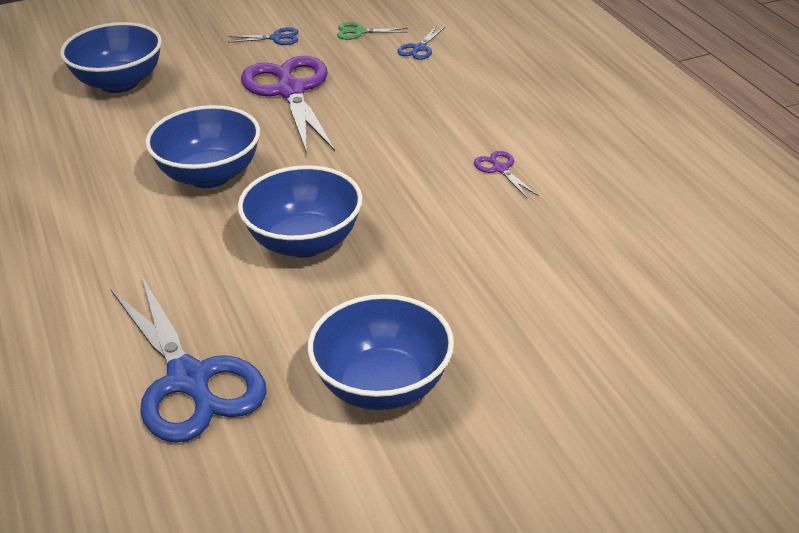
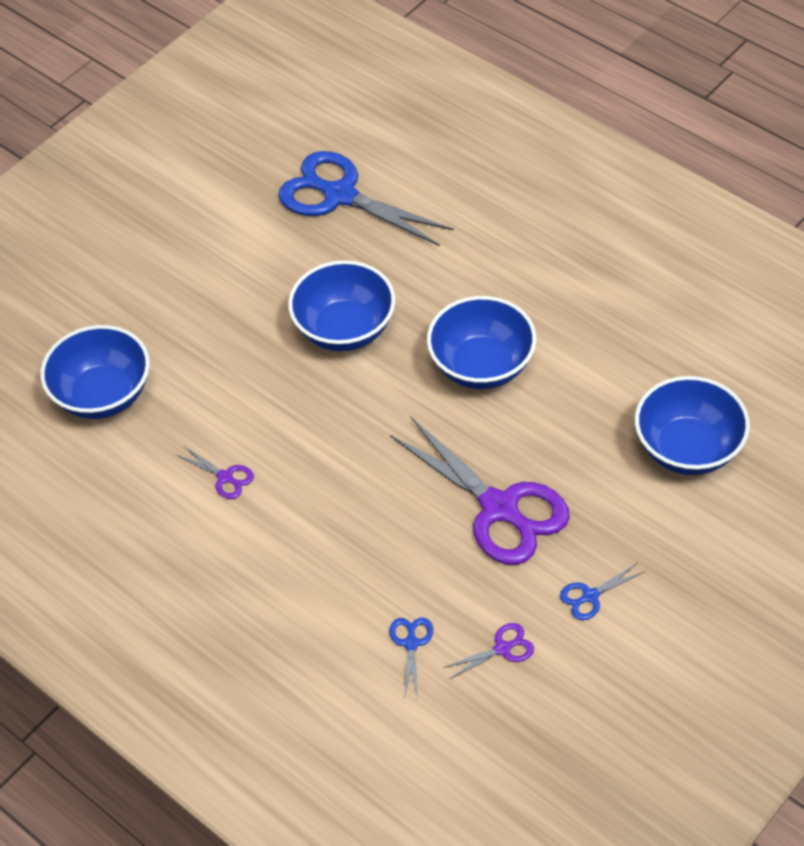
camera: 155 degrees right, 15 degrees up
(359, 32) = (503, 648): green scissors -> purple scissors
(383, 386) = (210, 240): blue bowl -> blue bowl (103, 395)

◇ ◇ ◇ ◇ ◇

## WHAT YOU NEED TO DO
Working from the listing above, retype it exactly but include no images.

## OUTPUT BELOW
camera: 155 degrees right, 15 degrees up
(359, 32) = (503, 648): green scissors -> purple scissors
(383, 386) = (210, 240): blue bowl -> blue bowl (103, 395)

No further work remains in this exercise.